Work item: Would you please copy only the lines from the line that contains "[343 251 490 329]" to the end of the data below, exactly, leaving every picture out?

The input:
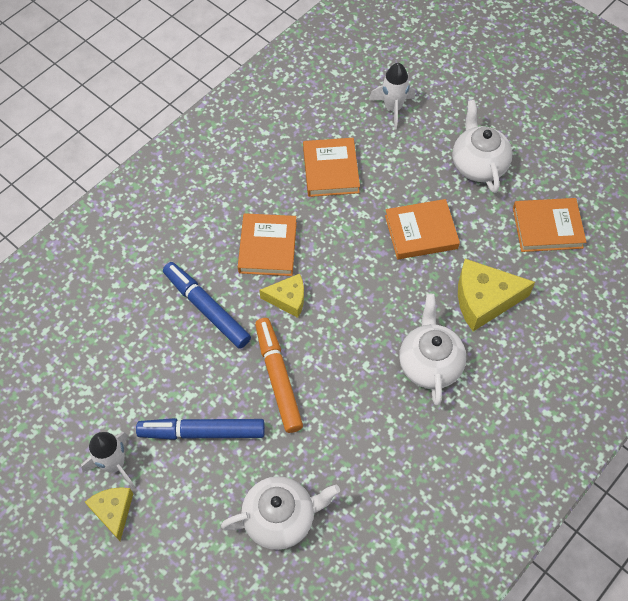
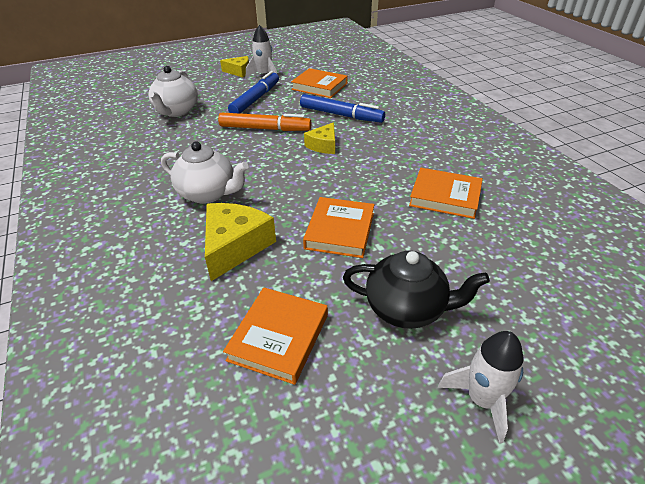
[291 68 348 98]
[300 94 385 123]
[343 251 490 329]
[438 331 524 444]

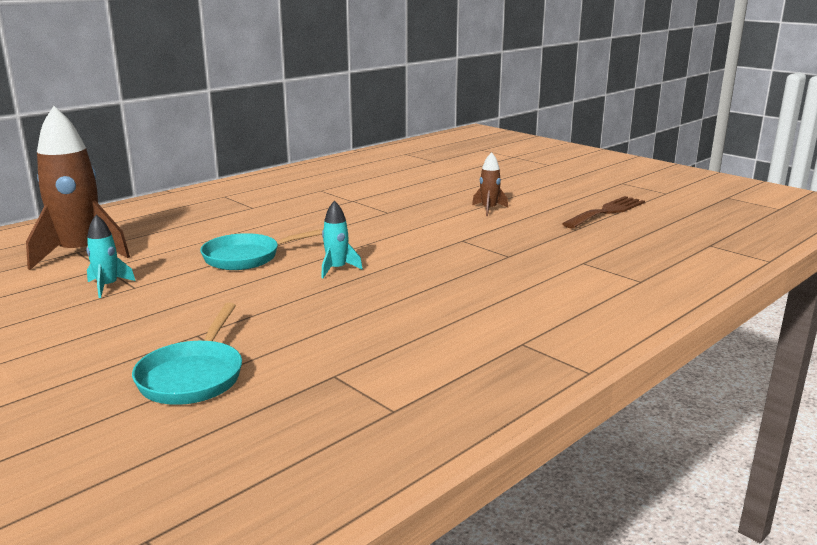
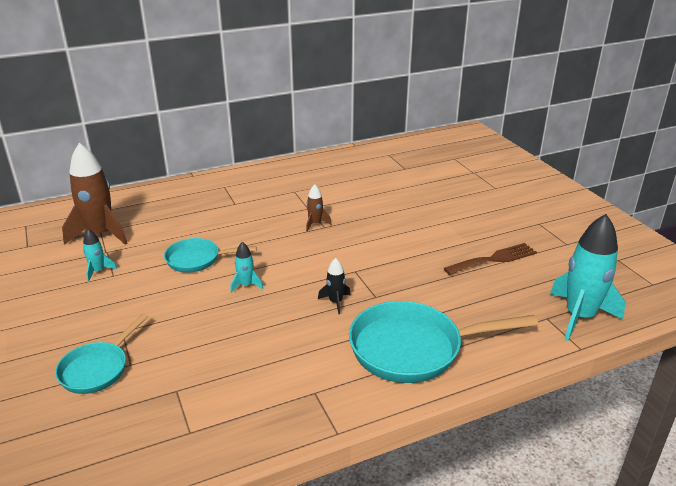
[306 184 331 232]
[318 258 351 314]
[349 301 538 383]
[550 214 626 341]

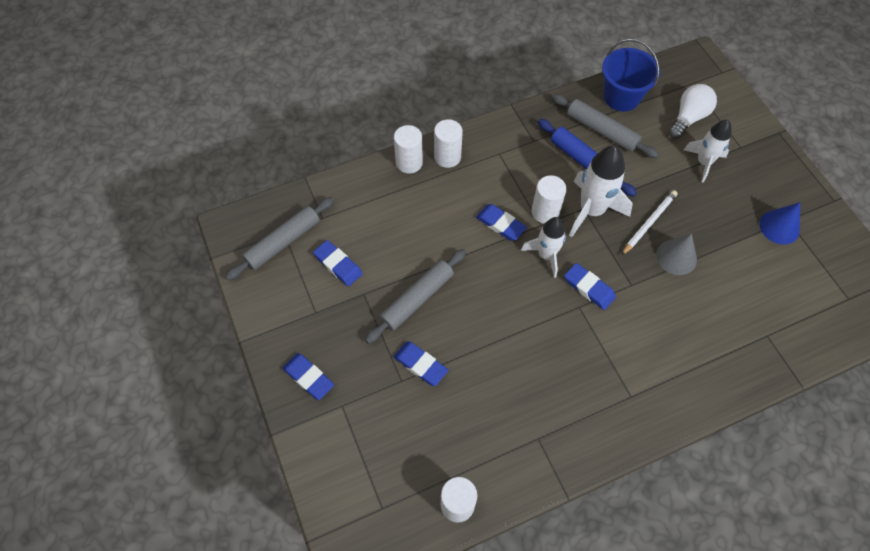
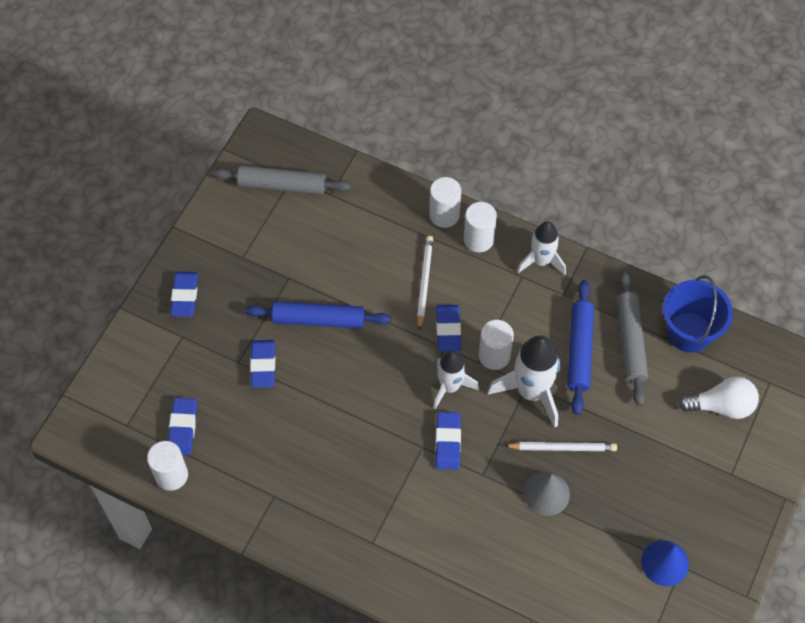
[168 398 197 455]
[245 301 391 329]
[417 236 433 330]
[517 221 566 275]

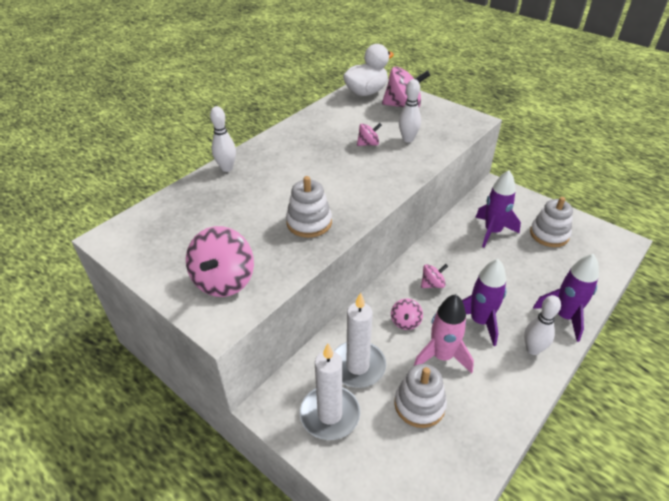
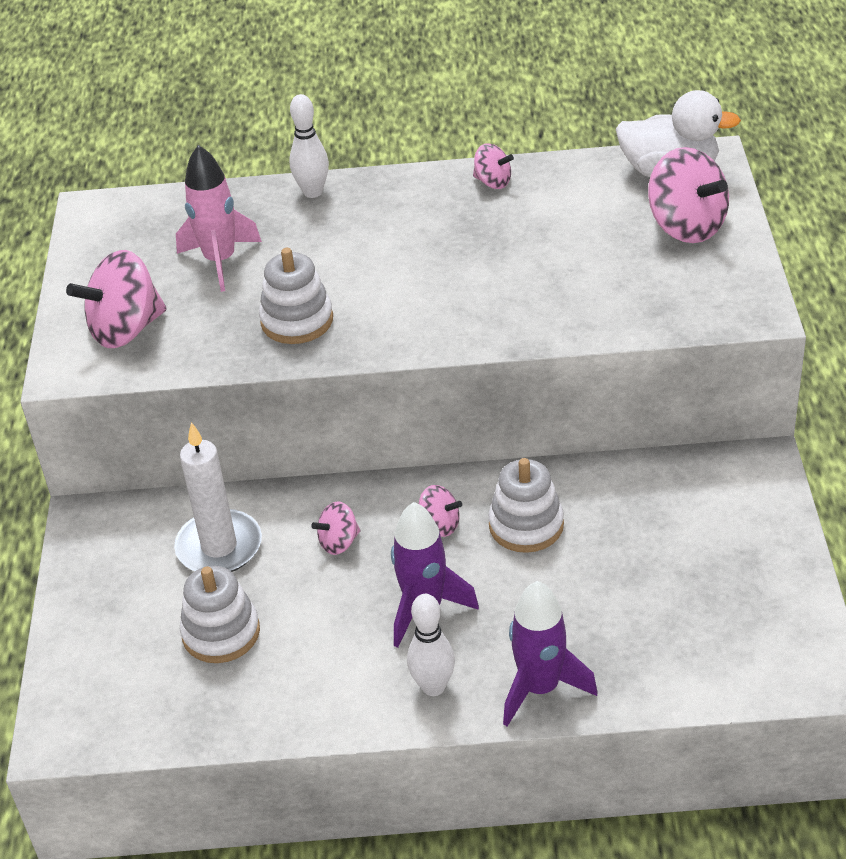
[176 145 262 292]
[473 143 514 189]
[488 458 564 553]
[300 344 360 440] (first image)
[399 79 421 142] (first image)
[475 170 521 248] (first image)

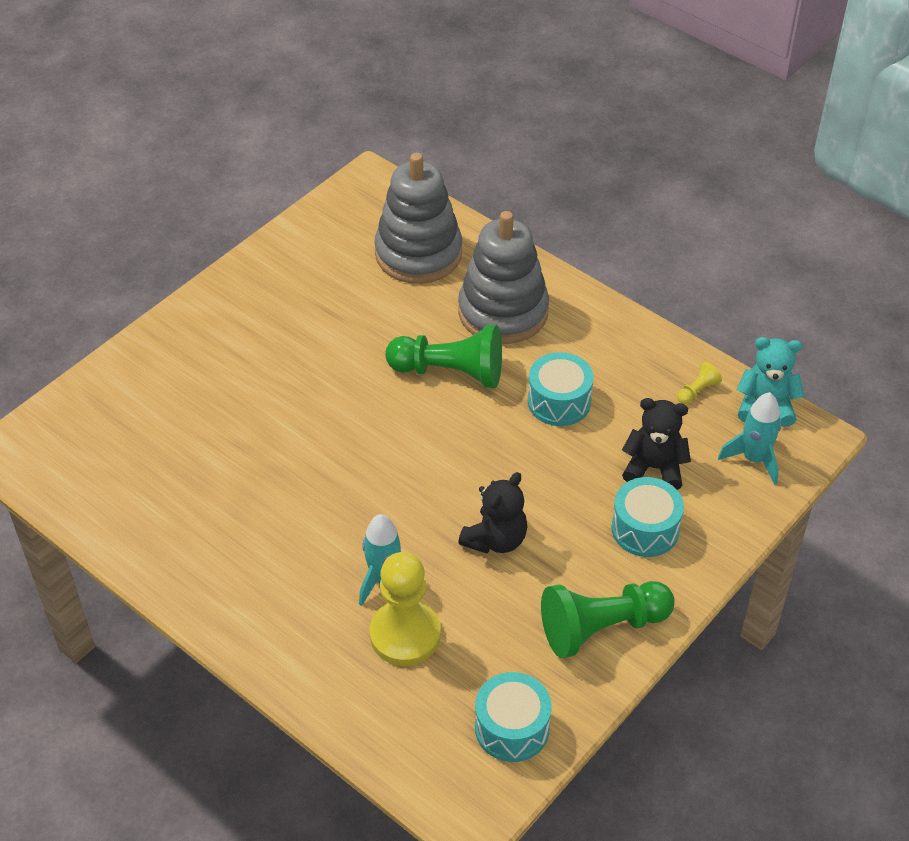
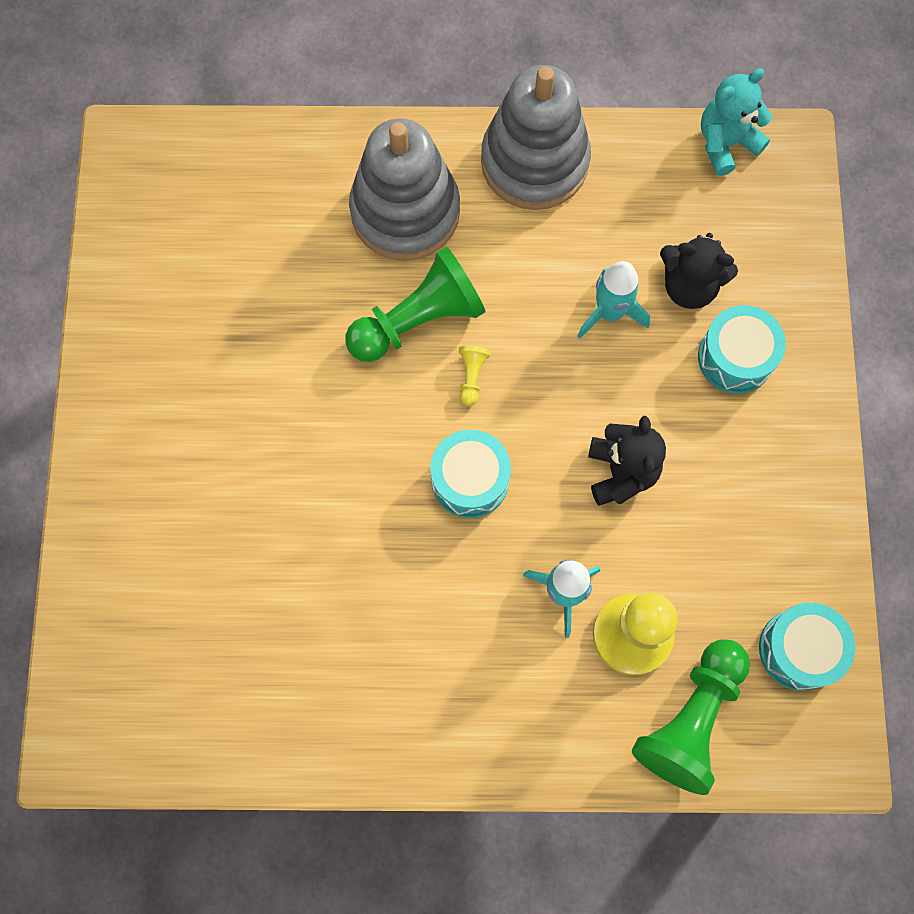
[430 430 511 518]
[459 346 491 406]
[481 65 591 210]
[578 261 650 339]
[632 639 750 795]
[660 233 738 309]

Output of the exercise:
[343 251 490 329]
[438 331 524 444]

[306 184 331 232]
[318 258 351 314]
[349 301 538 383]
[550 214 626 341]

[168 398 197 455]
[245 301 391 329]
[417 236 433 330]
[517 221 566 275]

[176 145 262 292]
[473 143 514 189]
[488 458 564 553]
[300 344 360 440] (first image)
[399 79 421 142] (first image)
[475 170 521 248] (first image)

[430 430 511 518]
[459 346 491 406]
[481 65 591 210]
[578 261 650 339]
[632 639 750 795]
[660 233 738 309]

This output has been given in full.